Coordinate-based object records:
--------------------

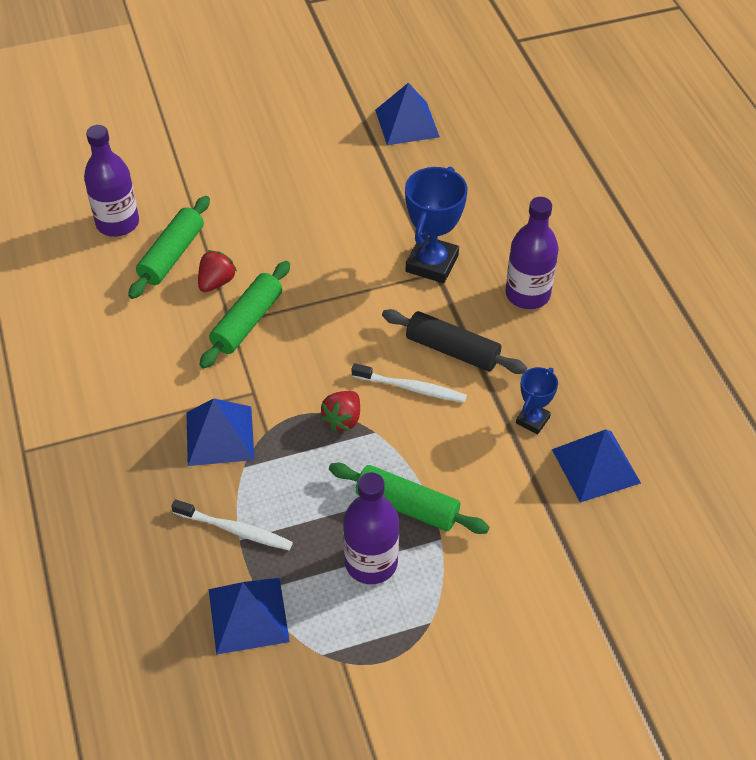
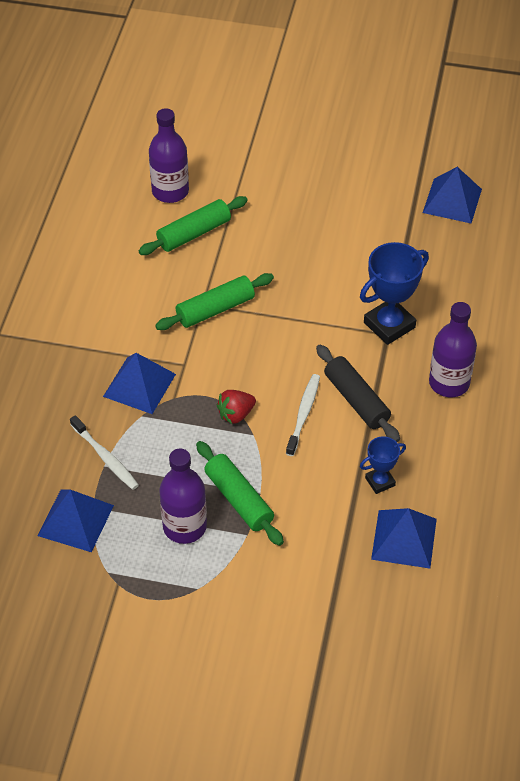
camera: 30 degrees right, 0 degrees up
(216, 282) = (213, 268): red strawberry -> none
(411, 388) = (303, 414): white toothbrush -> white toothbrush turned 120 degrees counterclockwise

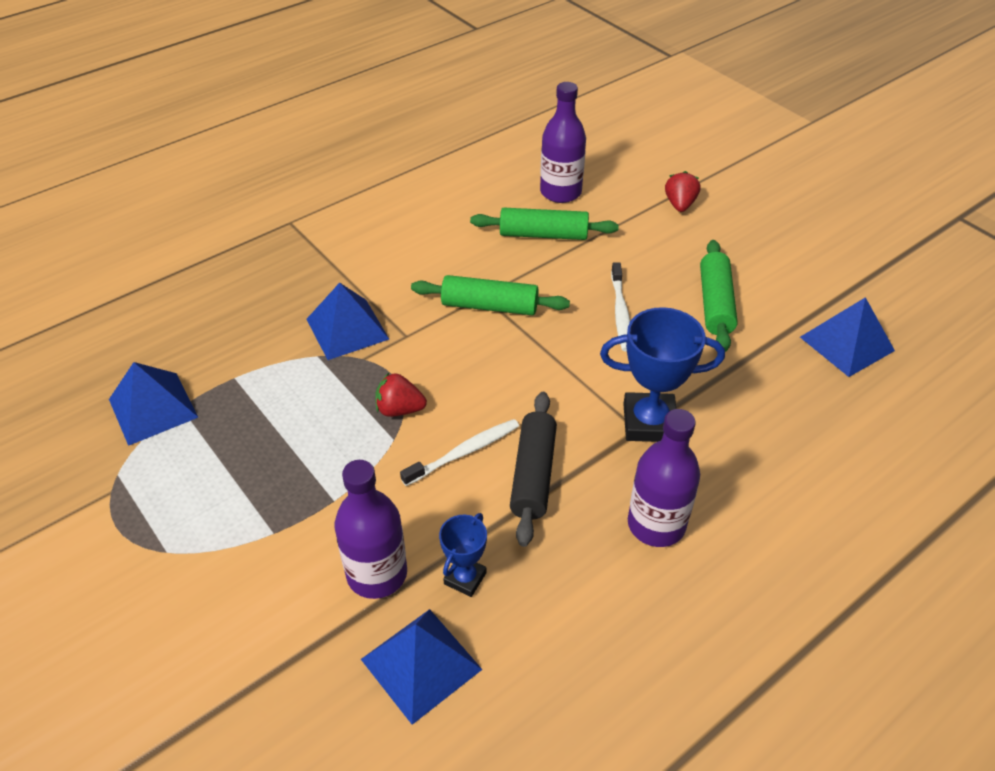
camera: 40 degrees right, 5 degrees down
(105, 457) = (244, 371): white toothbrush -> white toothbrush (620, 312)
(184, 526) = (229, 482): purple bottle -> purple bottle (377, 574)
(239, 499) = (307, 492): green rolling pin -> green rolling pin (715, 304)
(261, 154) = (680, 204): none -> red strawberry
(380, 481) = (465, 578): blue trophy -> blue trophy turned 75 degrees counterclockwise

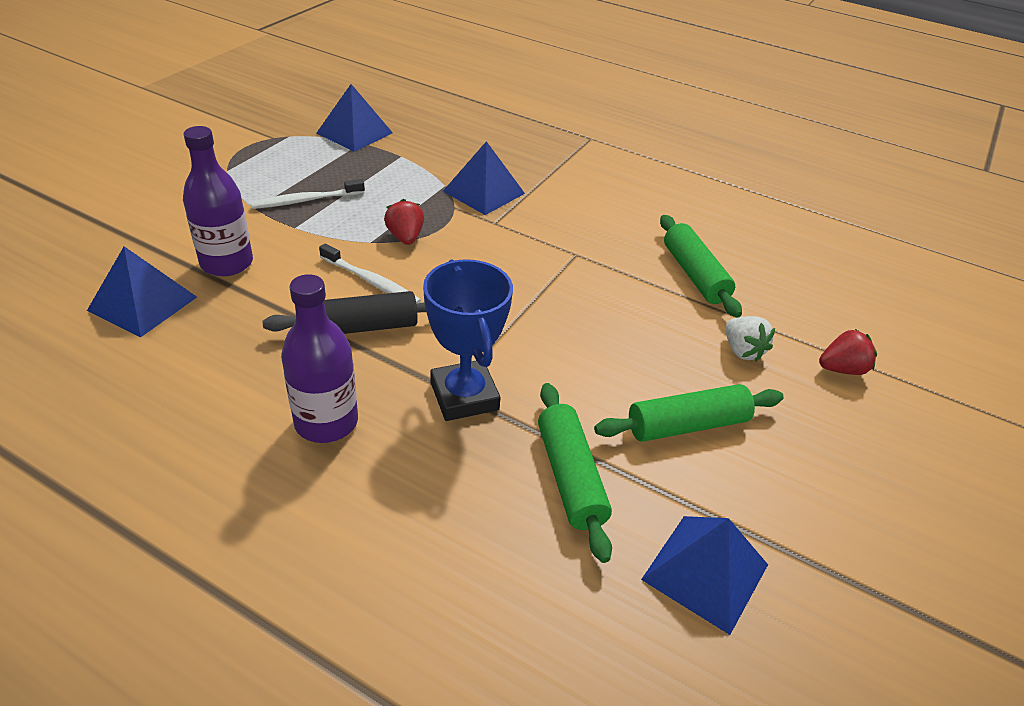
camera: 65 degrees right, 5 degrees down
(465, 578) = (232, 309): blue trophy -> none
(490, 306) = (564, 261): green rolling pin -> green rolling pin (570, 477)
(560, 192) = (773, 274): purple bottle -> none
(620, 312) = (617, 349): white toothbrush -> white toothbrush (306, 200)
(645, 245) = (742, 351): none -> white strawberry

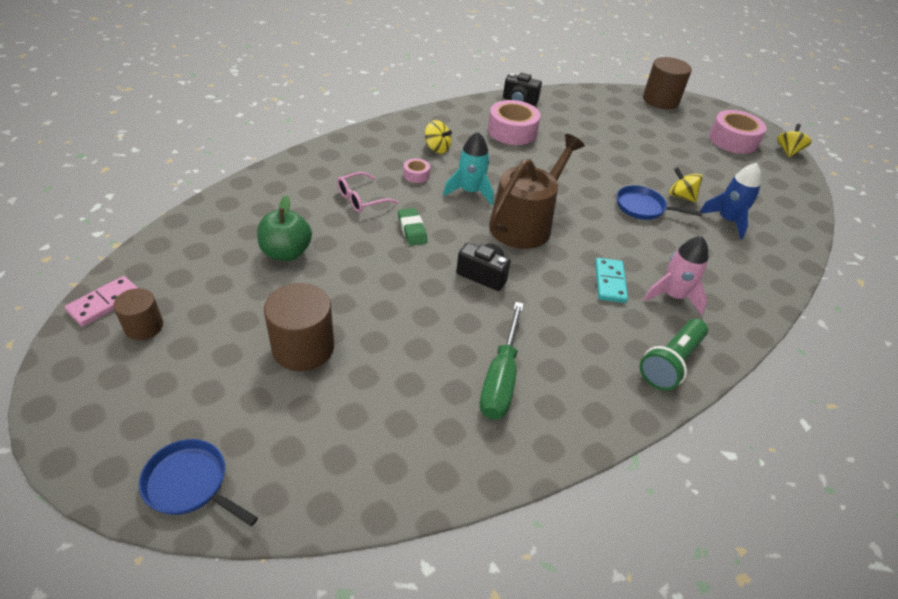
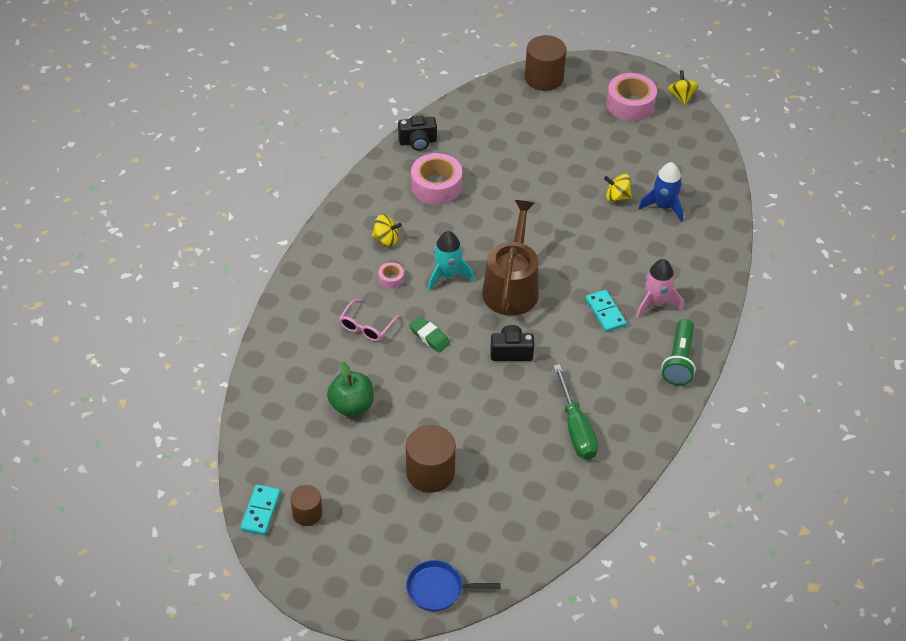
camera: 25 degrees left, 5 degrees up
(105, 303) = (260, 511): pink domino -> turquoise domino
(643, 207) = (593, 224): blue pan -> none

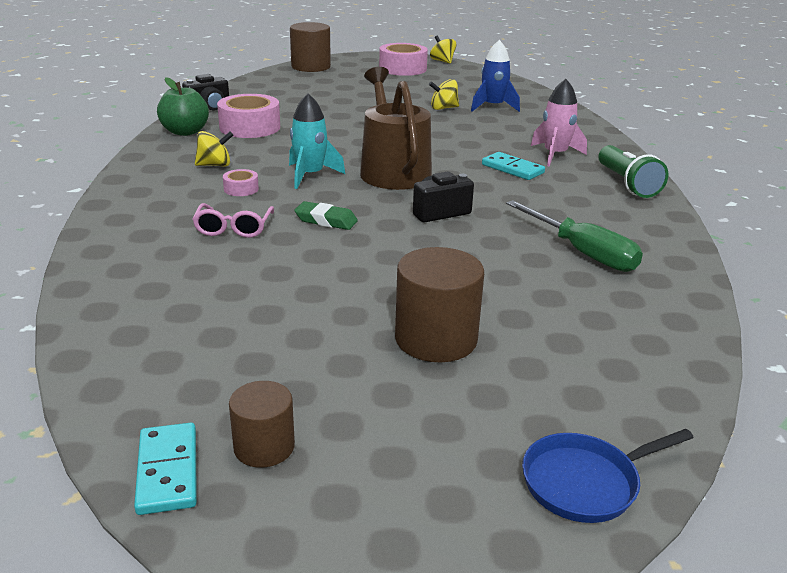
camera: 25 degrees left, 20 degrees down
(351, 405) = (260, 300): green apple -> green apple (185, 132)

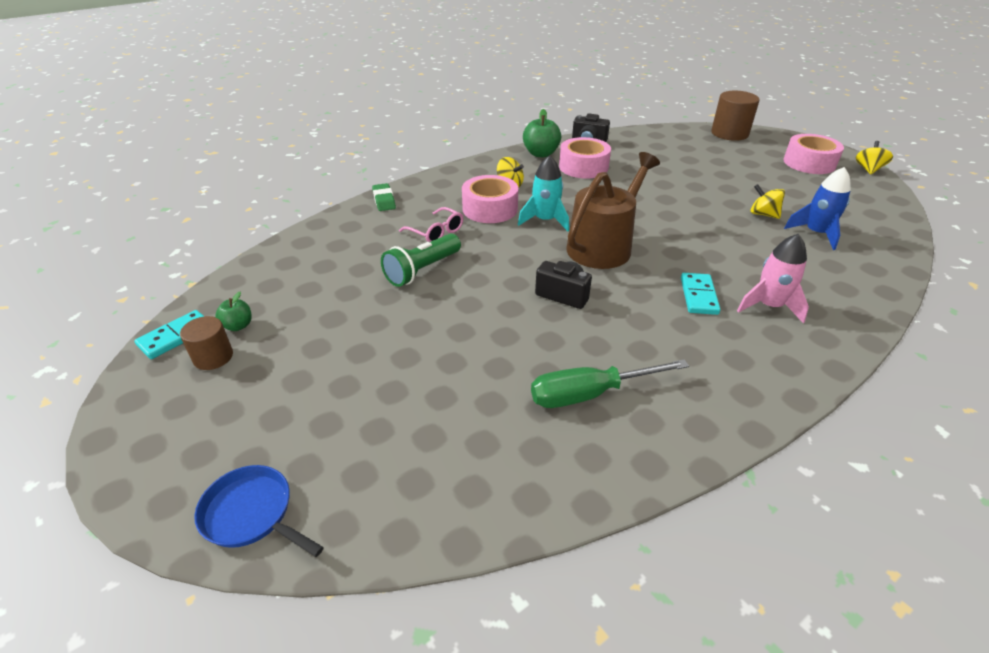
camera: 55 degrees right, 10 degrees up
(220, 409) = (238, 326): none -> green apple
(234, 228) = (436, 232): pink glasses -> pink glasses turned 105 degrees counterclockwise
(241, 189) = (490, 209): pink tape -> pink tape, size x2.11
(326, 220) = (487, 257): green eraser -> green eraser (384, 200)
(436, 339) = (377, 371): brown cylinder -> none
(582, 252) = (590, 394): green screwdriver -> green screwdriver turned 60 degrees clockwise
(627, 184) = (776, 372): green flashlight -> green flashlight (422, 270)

--------------------

Every entry above should be returned exactly, with no images included.

camera: 30 degrees right, 0 degrees up
(216, 282) = (213, 268): red strawberry -> none
(411, 388) = (303, 414): white toothbrush -> white toothbrush turned 120 degrees counterclockwise

camera: 40 degrees right, 5 degrees down
(105, 457) = (244, 371): white toothbrush -> white toothbrush (620, 312)
(184, 526) = (229, 482): purple bottle -> purple bottle (377, 574)
(239, 499) = (307, 492): green rolling pin -> green rolling pin (715, 304)
(261, 154) = (680, 204): none -> red strawberry
(380, 481) = (465, 578): blue trophy -> blue trophy turned 75 degrees counterclockwise

camera: 65 degrees right, 5 degrees down
(465, 578) = (232, 309): blue trophy -> none
(490, 306) = (564, 261): green rolling pin -> green rolling pin (570, 477)
(560, 192) = (773, 274): purple bottle -> none
(620, 312) = (617, 349): white toothbrush -> white toothbrush (306, 200)
(645, 245) = (742, 351): none -> white strawberry

camera: 25 degrees left, 5 degrees up
(105, 303) = (260, 511): pink domino -> turquoise domino
(643, 207) = (593, 224): blue pan -> none

camera: 25 degrees left, 20 degrees down
(351, 405) = (260, 300): green apple -> green apple (185, 132)

camera: 55 degrees right, 10 degrees up
(220, 409) = (238, 326): none -> green apple
(234, 228) = (436, 232): pink glasses -> pink glasses turned 105 degrees counterclockwise
(241, 189) = (490, 209): pink tape -> pink tape, size x2.11
(326, 220) = (487, 257): green eraser -> green eraser (384, 200)
(436, 339) = (377, 371): brown cylinder -> none
(582, 252) = (590, 394): green screwdriver -> green screwdriver turned 60 degrees clockwise
(627, 184) = (776, 372): green flashlight -> green flashlight (422, 270)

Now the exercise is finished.